→ RECORDS SUPPLIED
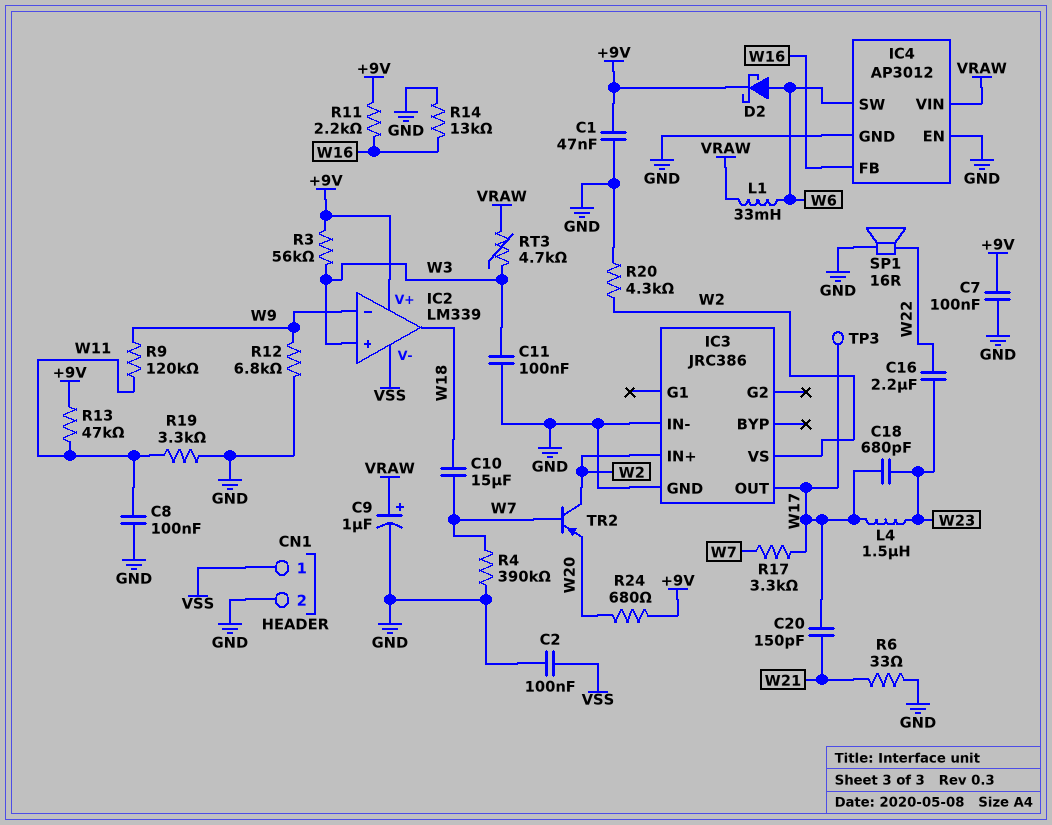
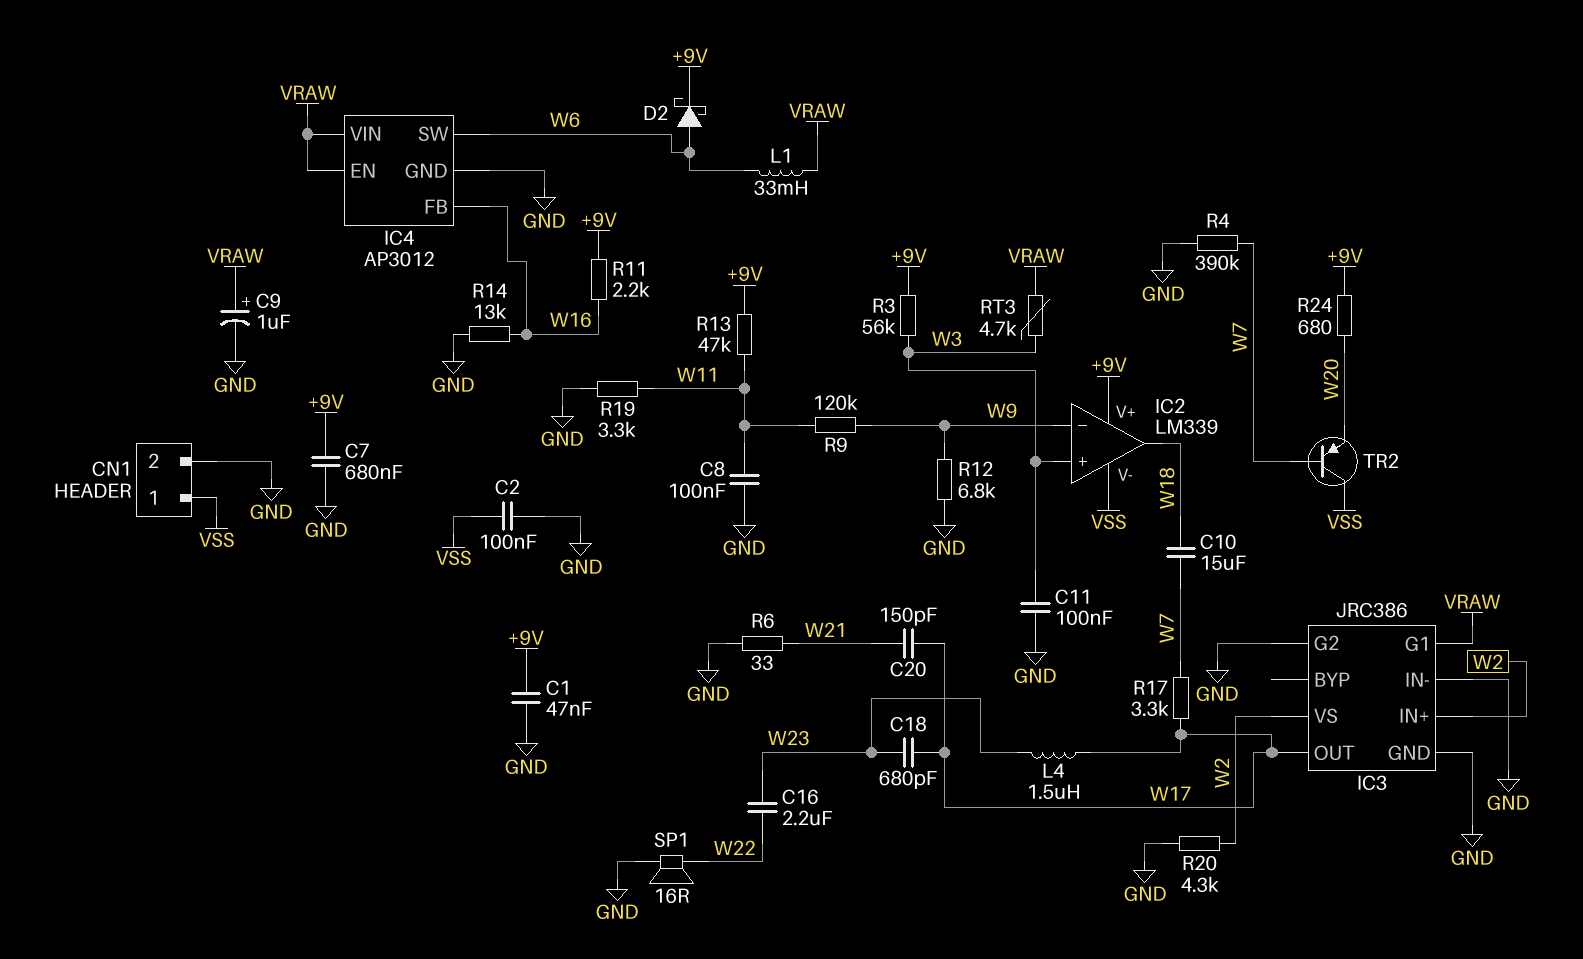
C7: 100nF (+9V, GND) -> 680nF (+9V, GND)
IC3 pin G1: none -> VRAW
IC3 pin G2: none -> GND
IC4 pin EN: GND -> VRAW
TP3: test point (W17) -> none
TR2: PNP (B W7, C W2, E W20) -> PNP (B W7, C VSS, E W20)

→ EXERCISE PROMPT
Excluding the pictures, output every entry above without alteration.

→ ANSWER SECTION
C7: 100nF (+9V, GND) -> 680nF (+9V, GND)
IC3 pin G1: none -> VRAW
IC3 pin G2: none -> GND
IC4 pin EN: GND -> VRAW
TP3: test point (W17) -> none
TR2: PNP (B W7, C W2, E W20) -> PNP (B W7, C VSS, E W20)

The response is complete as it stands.